## [Exercise requirements]
Your output must be the lines below from the line containing "C6: 330nF (DGND, NET4) -> 330nF (DGND, NET3)" to the line containing "F3: 3A (NET8, VBUS) -> 3A (DGND, NET8)", both lines included, reproduced exactly and without pictures.

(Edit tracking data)
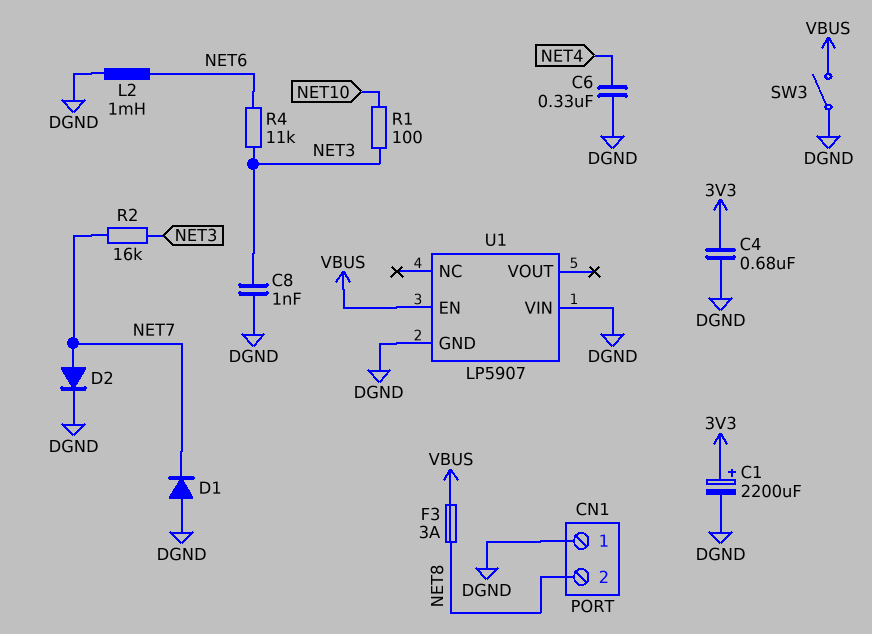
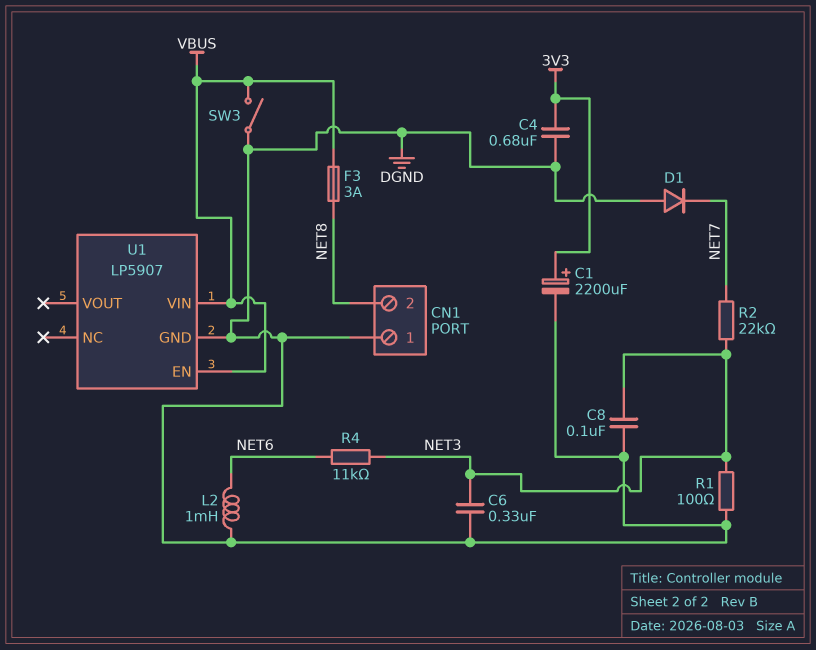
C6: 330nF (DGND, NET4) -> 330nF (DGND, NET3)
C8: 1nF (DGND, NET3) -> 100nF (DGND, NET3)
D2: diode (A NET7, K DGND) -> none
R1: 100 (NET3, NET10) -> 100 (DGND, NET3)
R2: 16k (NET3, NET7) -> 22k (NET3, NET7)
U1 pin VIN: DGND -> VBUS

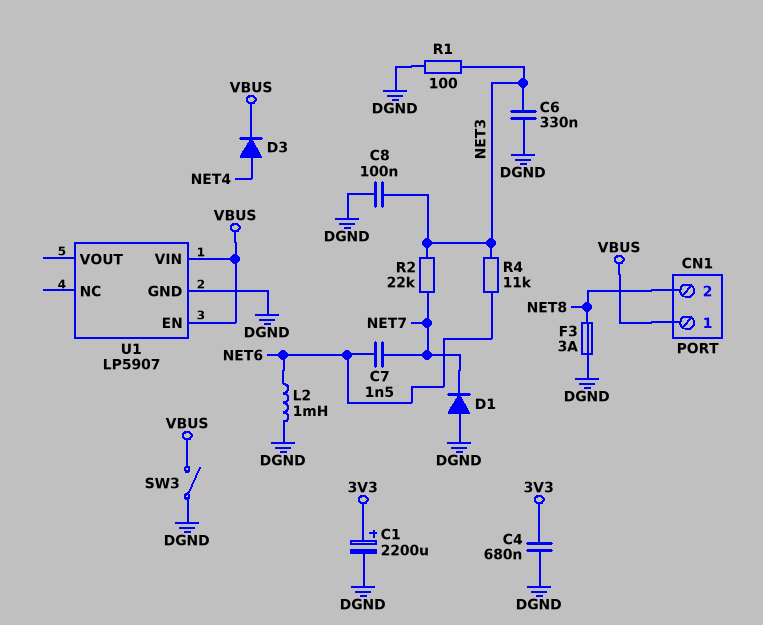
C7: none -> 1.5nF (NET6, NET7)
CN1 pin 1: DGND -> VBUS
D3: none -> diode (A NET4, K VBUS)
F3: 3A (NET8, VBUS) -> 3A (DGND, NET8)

* * *

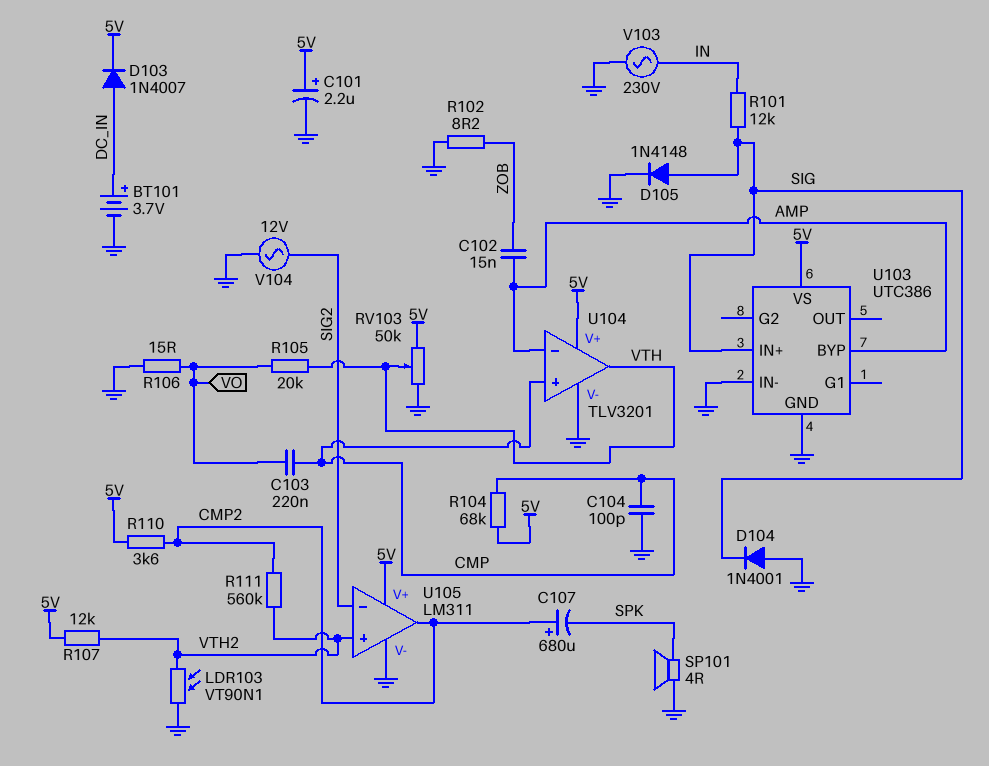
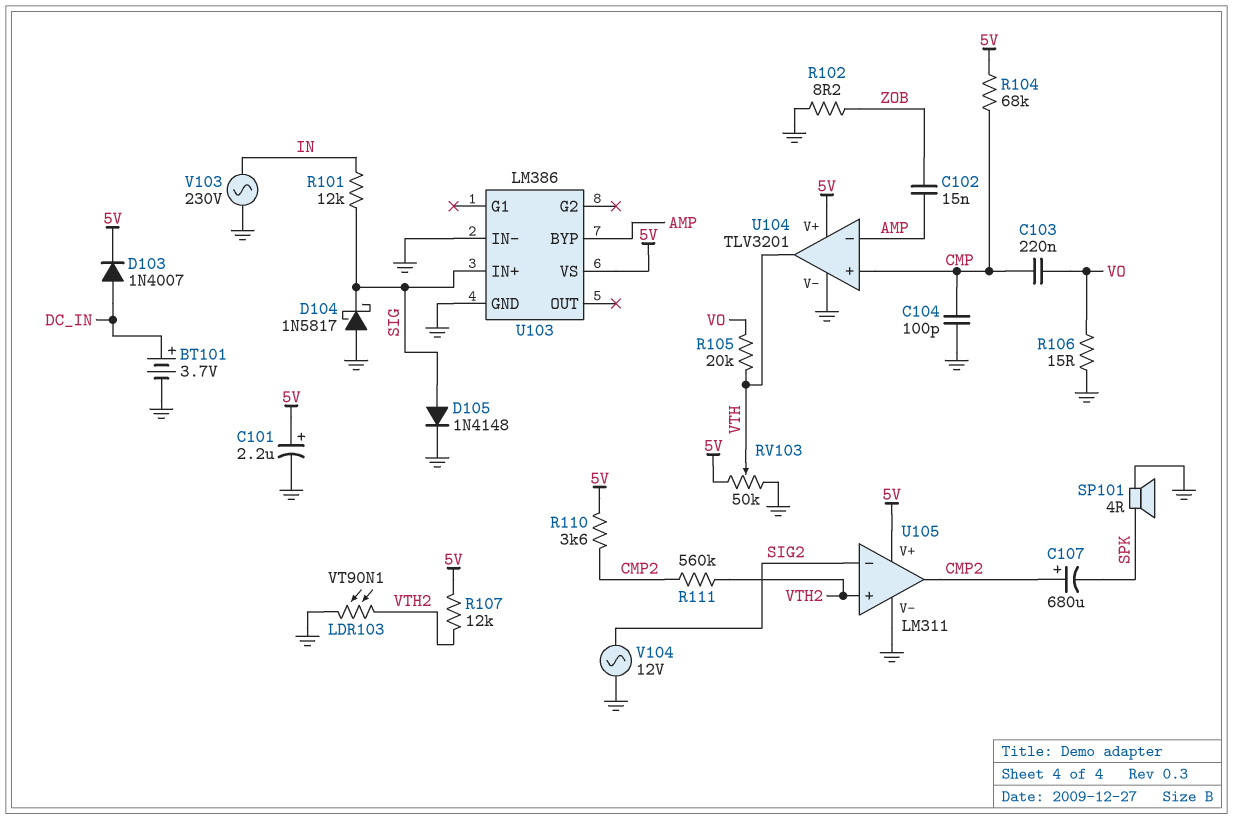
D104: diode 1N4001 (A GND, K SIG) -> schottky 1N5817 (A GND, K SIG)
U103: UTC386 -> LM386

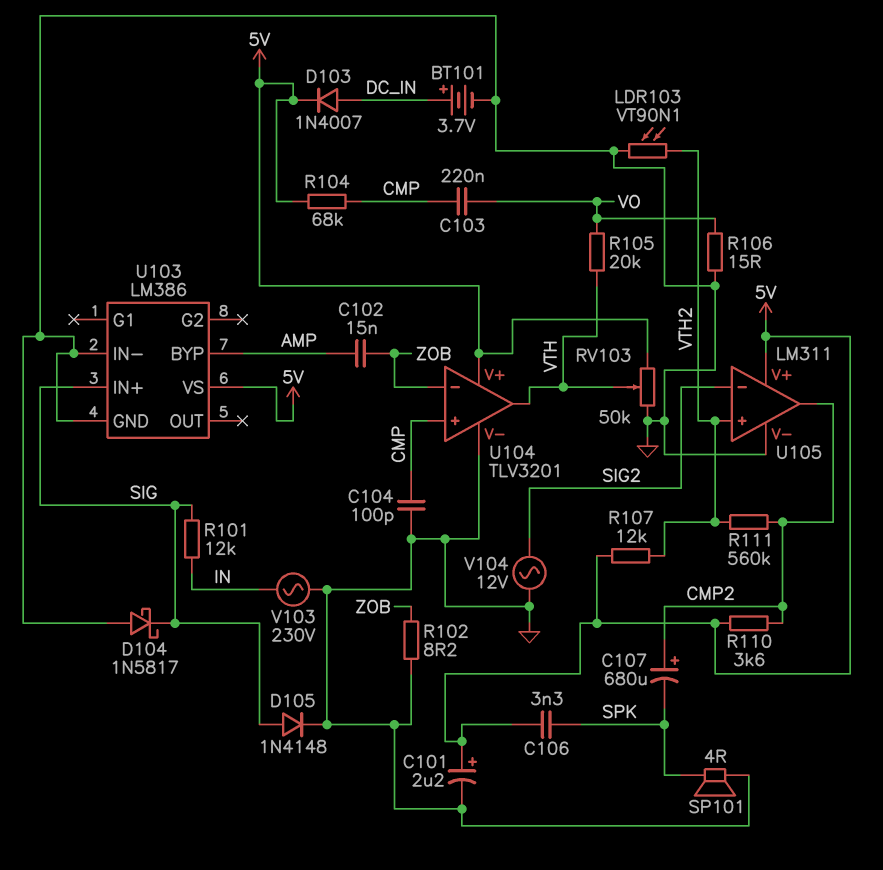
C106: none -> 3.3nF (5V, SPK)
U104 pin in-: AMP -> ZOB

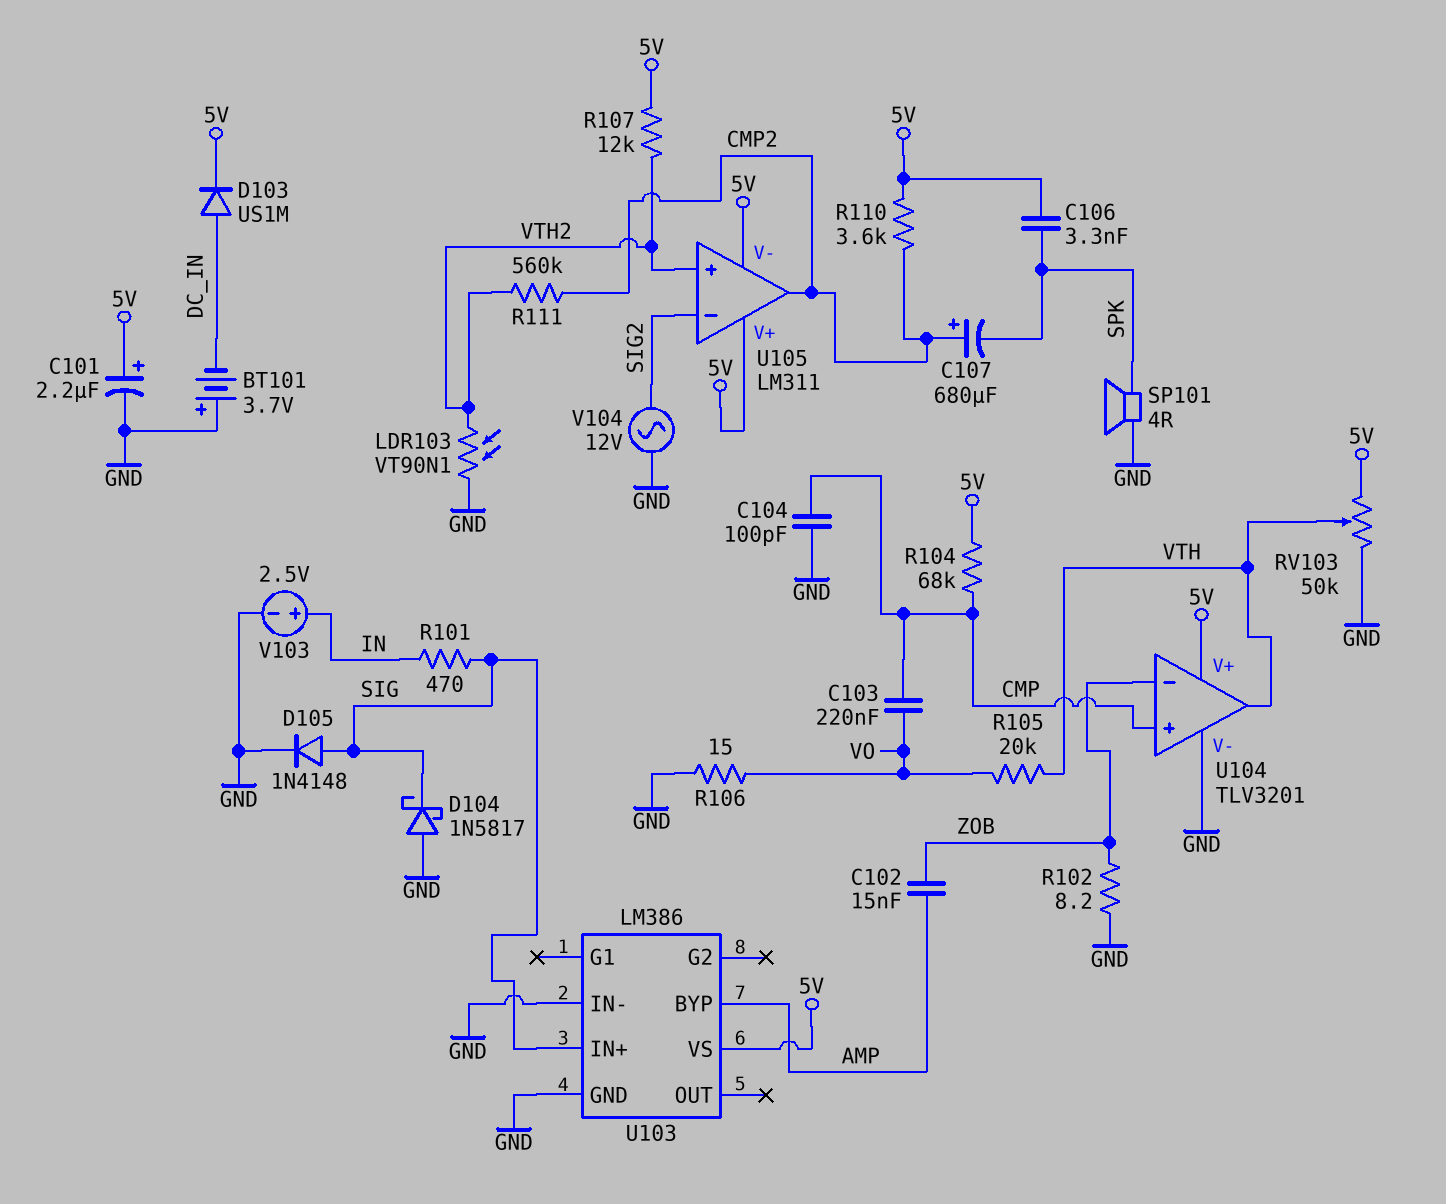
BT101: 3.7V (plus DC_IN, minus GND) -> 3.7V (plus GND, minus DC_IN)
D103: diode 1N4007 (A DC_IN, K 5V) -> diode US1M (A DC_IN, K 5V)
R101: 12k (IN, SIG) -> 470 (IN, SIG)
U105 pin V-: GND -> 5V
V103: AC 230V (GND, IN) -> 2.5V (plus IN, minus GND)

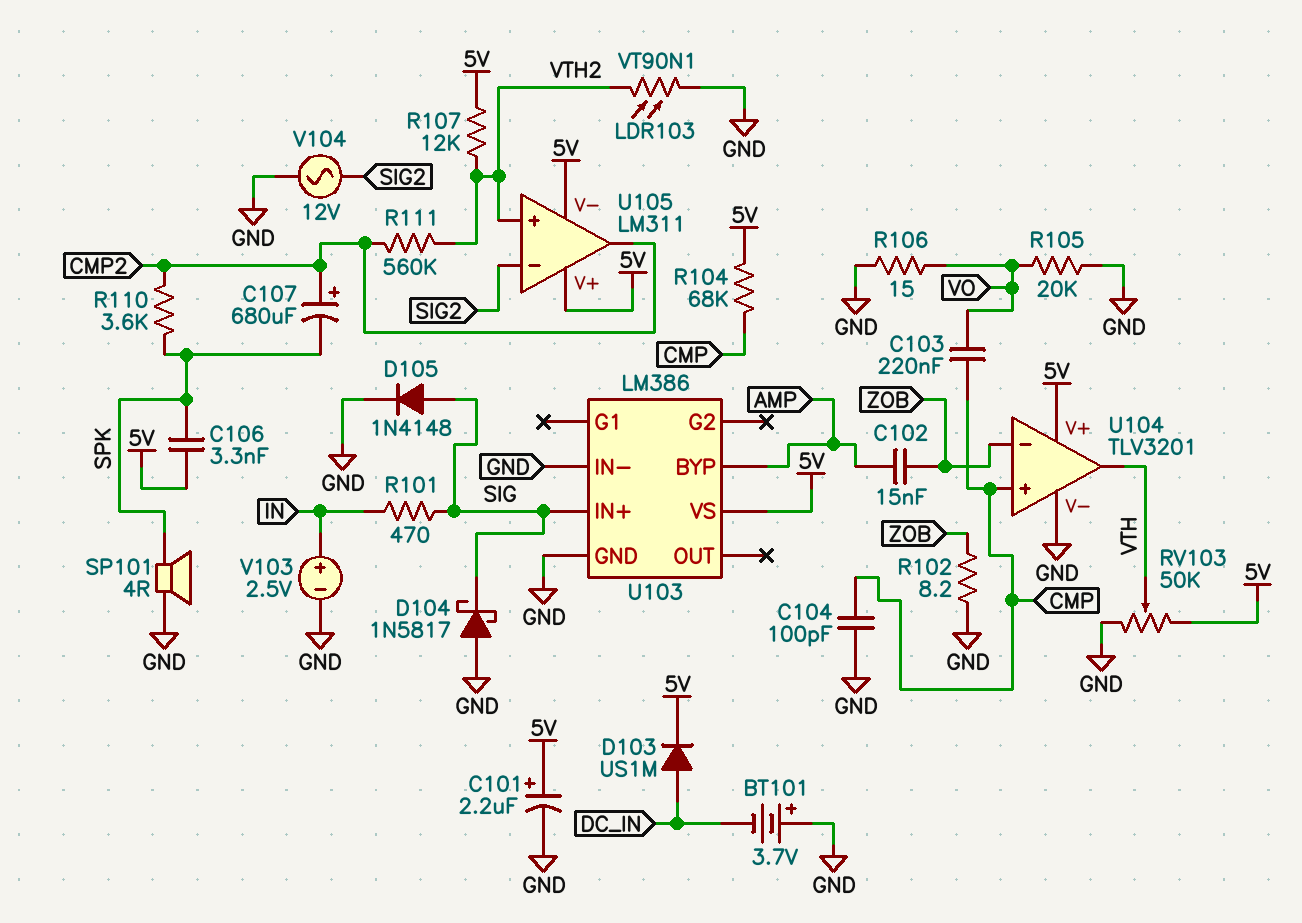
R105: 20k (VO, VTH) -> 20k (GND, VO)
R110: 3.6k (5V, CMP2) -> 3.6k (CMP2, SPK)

## [Written reply]
C6: 330nF (DGND, NET4) -> 330nF (DGND, NET3)
C8: 1nF (DGND, NET3) -> 100nF (DGND, NET3)
D2: diode (A NET7, K DGND) -> none
R1: 100 (NET3, NET10) -> 100 (DGND, NET3)
R2: 16k (NET3, NET7) -> 22k (NET3, NET7)
U1 pin VIN: DGND -> VBUS

C7: none -> 1.5nF (NET6, NET7)
CN1 pin 1: DGND -> VBUS
D3: none -> diode (A NET4, K VBUS)
F3: 3A (NET8, VBUS) -> 3A (DGND, NET8)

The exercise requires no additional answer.